<<<<

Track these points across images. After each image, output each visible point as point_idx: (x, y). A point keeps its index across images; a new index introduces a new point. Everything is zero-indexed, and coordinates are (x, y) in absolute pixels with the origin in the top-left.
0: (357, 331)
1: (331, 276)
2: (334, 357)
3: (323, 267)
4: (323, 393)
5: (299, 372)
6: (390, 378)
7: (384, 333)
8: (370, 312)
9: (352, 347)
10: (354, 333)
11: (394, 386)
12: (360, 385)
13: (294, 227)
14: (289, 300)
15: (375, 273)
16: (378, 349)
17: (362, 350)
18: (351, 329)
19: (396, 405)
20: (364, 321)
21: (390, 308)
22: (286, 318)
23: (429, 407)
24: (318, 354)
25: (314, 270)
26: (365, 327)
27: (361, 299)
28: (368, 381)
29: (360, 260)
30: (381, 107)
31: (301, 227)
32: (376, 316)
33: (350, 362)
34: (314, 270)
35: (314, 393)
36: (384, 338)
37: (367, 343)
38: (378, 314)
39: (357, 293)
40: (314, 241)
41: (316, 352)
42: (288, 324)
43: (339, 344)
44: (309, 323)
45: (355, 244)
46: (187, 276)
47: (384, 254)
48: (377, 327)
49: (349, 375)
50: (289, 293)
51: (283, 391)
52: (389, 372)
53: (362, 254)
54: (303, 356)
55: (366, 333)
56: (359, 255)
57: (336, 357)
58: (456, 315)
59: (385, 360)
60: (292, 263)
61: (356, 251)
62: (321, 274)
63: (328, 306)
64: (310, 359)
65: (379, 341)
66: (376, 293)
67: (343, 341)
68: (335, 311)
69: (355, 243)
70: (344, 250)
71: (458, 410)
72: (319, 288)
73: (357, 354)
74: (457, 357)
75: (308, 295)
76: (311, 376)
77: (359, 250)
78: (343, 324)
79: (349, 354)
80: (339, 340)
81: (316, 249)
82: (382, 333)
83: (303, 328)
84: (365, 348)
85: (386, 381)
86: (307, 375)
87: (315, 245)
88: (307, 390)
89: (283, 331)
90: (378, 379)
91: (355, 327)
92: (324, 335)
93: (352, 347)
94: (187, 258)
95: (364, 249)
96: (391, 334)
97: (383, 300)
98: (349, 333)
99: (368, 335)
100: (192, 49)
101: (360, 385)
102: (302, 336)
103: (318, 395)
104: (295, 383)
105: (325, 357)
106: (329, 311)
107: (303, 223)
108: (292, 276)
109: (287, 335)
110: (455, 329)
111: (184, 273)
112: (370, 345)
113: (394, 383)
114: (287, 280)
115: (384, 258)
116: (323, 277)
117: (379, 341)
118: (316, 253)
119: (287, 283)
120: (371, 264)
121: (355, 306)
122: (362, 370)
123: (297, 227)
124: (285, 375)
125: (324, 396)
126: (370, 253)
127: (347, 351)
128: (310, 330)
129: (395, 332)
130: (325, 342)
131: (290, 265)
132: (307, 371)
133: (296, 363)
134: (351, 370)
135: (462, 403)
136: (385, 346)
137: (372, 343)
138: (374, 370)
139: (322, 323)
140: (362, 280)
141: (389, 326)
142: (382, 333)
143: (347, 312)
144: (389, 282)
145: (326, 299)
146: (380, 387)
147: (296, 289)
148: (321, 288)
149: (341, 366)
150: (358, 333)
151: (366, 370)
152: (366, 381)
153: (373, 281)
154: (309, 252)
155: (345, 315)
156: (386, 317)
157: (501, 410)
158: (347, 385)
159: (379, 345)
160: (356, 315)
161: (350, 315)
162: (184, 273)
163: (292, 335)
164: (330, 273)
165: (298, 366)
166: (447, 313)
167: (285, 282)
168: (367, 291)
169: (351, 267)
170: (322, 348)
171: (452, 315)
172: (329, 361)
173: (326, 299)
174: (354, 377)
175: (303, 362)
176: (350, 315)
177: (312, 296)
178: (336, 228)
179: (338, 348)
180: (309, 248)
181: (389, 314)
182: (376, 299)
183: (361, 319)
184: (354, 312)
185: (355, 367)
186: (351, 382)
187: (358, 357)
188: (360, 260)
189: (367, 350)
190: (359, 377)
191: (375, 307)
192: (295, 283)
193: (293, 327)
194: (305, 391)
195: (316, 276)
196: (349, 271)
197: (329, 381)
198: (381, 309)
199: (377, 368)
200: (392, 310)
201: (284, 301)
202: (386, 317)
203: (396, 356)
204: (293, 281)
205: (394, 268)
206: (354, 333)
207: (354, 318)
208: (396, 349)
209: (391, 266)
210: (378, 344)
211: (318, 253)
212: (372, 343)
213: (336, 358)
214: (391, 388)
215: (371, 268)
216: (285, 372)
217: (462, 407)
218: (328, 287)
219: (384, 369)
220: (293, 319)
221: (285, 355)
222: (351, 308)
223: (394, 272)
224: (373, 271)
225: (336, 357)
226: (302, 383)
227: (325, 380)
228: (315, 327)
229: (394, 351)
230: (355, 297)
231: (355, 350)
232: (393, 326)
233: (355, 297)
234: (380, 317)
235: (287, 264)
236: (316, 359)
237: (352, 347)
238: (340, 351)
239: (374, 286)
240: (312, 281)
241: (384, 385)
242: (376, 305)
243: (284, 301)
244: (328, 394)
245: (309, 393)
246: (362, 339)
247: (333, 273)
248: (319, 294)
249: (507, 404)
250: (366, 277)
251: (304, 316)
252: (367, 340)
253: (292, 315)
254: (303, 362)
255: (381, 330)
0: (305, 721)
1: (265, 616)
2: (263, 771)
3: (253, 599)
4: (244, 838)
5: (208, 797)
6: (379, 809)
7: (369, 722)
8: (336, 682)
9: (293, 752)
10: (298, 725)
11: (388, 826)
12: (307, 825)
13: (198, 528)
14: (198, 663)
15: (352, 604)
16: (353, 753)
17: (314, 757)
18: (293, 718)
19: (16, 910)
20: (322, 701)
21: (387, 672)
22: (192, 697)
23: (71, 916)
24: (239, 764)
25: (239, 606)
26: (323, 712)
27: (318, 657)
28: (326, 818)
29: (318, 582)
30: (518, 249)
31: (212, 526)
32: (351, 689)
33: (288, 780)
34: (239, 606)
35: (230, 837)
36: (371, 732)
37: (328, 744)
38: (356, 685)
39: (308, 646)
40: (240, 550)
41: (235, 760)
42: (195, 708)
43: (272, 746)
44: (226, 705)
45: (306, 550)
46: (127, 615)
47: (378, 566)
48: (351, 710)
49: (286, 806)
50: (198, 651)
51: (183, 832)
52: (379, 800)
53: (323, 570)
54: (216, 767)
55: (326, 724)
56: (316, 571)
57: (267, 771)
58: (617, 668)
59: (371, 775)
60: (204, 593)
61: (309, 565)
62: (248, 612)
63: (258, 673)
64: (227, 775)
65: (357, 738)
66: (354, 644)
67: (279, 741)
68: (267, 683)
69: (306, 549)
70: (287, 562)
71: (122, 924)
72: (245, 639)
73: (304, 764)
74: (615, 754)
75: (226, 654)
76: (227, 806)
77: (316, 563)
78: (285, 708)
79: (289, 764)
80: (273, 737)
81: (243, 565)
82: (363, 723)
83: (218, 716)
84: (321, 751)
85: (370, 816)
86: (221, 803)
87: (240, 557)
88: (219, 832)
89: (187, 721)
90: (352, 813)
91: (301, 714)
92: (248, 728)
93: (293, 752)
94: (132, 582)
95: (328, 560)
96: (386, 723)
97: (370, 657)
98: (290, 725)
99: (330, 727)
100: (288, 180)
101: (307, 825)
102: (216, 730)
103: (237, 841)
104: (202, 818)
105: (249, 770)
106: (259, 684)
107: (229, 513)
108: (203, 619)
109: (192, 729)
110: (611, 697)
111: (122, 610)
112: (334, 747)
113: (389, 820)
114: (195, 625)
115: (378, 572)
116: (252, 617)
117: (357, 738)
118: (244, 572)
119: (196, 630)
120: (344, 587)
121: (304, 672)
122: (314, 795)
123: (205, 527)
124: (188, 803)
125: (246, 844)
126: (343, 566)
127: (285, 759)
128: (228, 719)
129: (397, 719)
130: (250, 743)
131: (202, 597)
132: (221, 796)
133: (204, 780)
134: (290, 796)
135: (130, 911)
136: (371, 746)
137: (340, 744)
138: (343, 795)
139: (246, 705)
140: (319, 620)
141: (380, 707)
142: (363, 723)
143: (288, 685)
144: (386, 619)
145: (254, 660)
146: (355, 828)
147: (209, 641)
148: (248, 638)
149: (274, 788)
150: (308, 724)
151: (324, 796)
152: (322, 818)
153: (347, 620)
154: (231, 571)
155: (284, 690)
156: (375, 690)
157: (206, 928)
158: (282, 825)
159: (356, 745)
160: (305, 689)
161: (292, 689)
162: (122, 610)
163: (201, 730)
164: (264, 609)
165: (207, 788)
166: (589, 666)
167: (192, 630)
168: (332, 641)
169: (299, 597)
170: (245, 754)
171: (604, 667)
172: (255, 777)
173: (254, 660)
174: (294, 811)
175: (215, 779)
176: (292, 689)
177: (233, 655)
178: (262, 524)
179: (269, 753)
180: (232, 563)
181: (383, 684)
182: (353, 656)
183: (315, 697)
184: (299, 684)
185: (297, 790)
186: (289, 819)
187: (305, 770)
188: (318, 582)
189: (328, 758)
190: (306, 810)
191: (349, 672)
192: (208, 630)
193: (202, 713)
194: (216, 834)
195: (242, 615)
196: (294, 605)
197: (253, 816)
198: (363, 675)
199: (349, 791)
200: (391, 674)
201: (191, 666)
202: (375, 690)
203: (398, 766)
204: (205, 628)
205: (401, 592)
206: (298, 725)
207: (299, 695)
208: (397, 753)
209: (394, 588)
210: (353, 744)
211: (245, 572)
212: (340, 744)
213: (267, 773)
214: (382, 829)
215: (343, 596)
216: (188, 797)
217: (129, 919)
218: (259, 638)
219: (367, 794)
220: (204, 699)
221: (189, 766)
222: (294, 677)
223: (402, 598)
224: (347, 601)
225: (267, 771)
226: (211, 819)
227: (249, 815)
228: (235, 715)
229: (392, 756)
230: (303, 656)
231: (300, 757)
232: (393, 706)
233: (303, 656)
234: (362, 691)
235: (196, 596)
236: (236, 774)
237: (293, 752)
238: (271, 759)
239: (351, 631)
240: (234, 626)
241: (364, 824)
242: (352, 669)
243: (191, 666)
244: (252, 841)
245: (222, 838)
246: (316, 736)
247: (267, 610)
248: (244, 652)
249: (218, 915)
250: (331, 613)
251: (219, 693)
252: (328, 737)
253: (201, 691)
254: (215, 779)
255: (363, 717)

>>>>

Copy the records above word for word, from their very first line down through the line that contains "97: (383, 300)", both ends included.

Track these points across images. After each image, output each visible point as point_idx: (x, y). A point keeps its index across images; a new index introduces a new point. Everything is zero-indexed, and coordinates are (x, y) in absolute pixels with the origin in the top-left.
0: (357, 331)
1: (331, 276)
2: (334, 357)
3: (323, 267)
4: (323, 393)
5: (299, 372)
6: (390, 378)
7: (384, 333)
8: (370, 312)
9: (352, 347)
10: (354, 333)
11: (394, 386)
12: (360, 385)
13: (294, 227)
14: (289, 300)
15: (375, 273)
16: (378, 349)
17: (362, 350)
18: (351, 329)
19: (396, 405)
20: (364, 321)
21: (390, 308)
22: (286, 318)
23: (429, 407)
24: (318, 354)
25: (314, 270)
26: (365, 327)
27: (361, 299)
28: (368, 381)
29: (360, 260)
30: (381, 107)
31: (301, 227)
32: (376, 316)
33: (350, 362)
34: (314, 270)
35: (314, 393)
36: (384, 338)
37: (367, 343)
38: (378, 314)
39: (357, 293)
40: (314, 241)
41: (316, 352)
42: (288, 324)
43: (339, 344)
44: (309, 323)
45: (355, 244)
46: (187, 276)
47: (384, 254)
48: (377, 327)
49: (349, 375)
50: (289, 293)
51: (283, 391)
52: (389, 372)
53: (362, 254)
54: (303, 356)
55: (366, 333)
56: (359, 255)
57: (336, 357)
58: (456, 315)
59: (385, 360)
60: (292, 263)
61: (356, 251)
62: (321, 274)
63: (328, 306)
64: (310, 359)
65: (379, 341)
66: (376, 293)
67: (343, 341)
68: (335, 311)
69: (355, 243)
70: (344, 250)
71: (458, 410)
72: (319, 288)
73: (357, 354)
74: (457, 357)
75: (308, 295)
76: (311, 376)
77: (359, 250)
78: (343, 324)
79: (349, 354)
80: (339, 340)
81: (316, 249)
82: (382, 333)
83: (303, 328)
84: (365, 348)
85: (386, 381)
86: (307, 375)
87: (315, 245)
88: (307, 390)
89: (283, 331)
90: (378, 379)
91: (355, 327)
92: (324, 335)
93: (352, 347)
94: (187, 258)
95: (364, 249)
96: (391, 334)
97: (383, 300)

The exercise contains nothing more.